# Try it:
The response should contain only those lines of the entries below that include the string "green".
(Task data Opens)
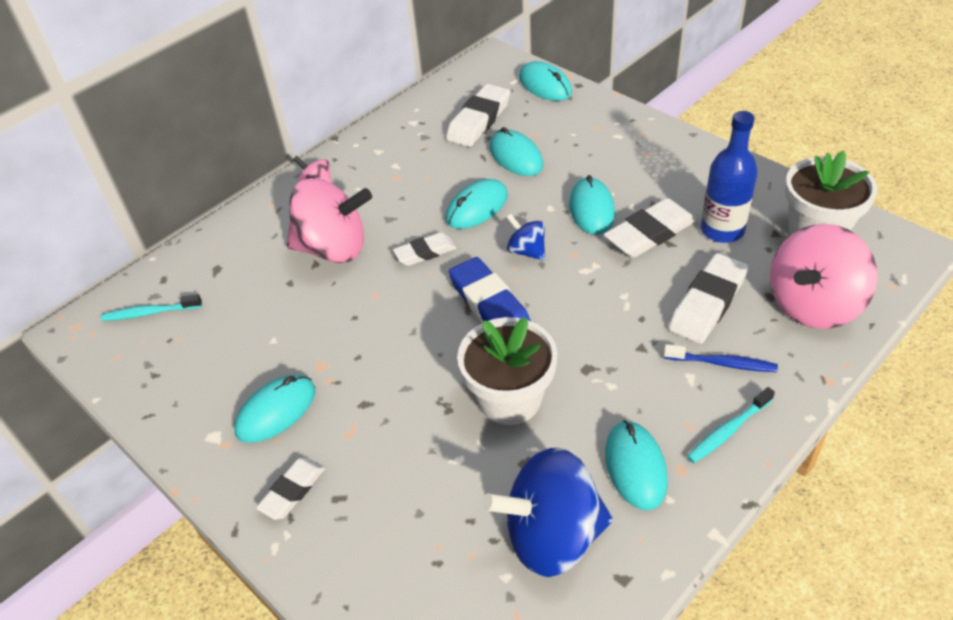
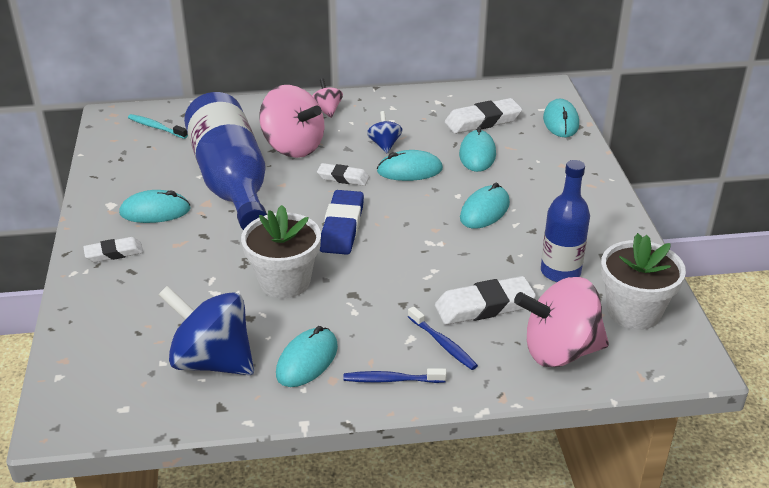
camera: 35 degrees right, 10 degrees down
blue spinning top [506,214,545,261] -> blue spinning top moved to [367,111,402,153]
white eraser [603,198,697,258] -> none
turquoise toothbrush [687,387,775,463] -> blue toothbrush [343,368,446,383]
none -> blue bottle [184,92,267,230]

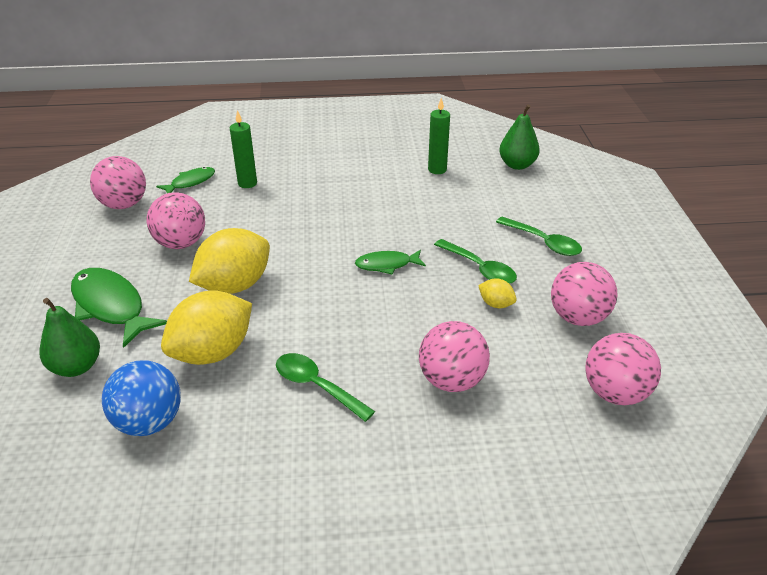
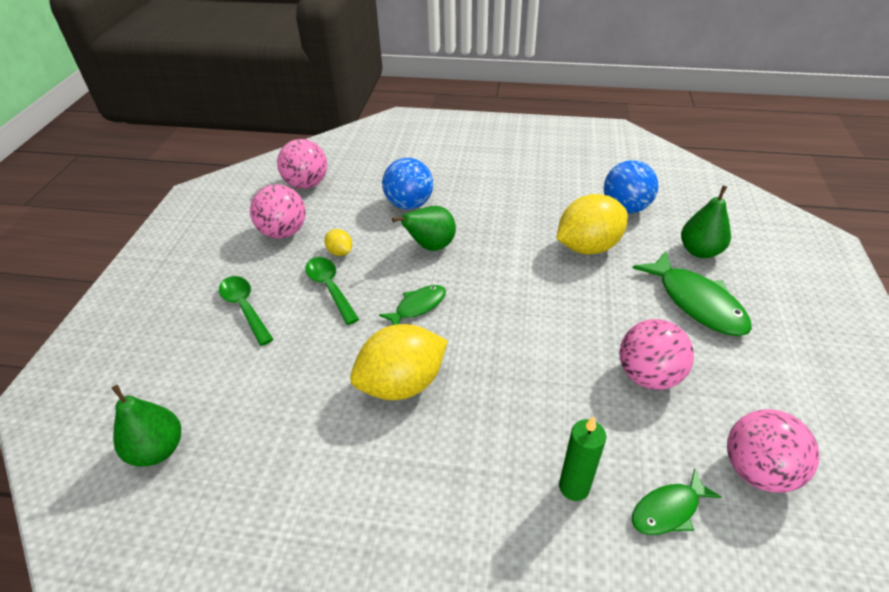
camera: 165 degrees left, 5 degrees up
yellow lemon [189,228,270,294] -> yellow lemon moved to [350,324,448,400]
green spoon [276,353,375,422] -> none
green fish [355,250,426,275] -> green fish turned 45 degrees counterclockwise [379,285,446,325]
pink ball [419,321,490,392] -> blue ball [382,158,433,210]
green candle [428,98,450,174] -> none
none -> green pear [392,206,456,251]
(Task data Closes)
# Exercise solution:
green spoon [276,353,375,422] -> none
green fish [355,250,426,275] -> green fish turned 45 degrees counterclockwise [379,285,446,325]
green candle [428,98,450,174] -> none
none -> green pear [392,206,456,251]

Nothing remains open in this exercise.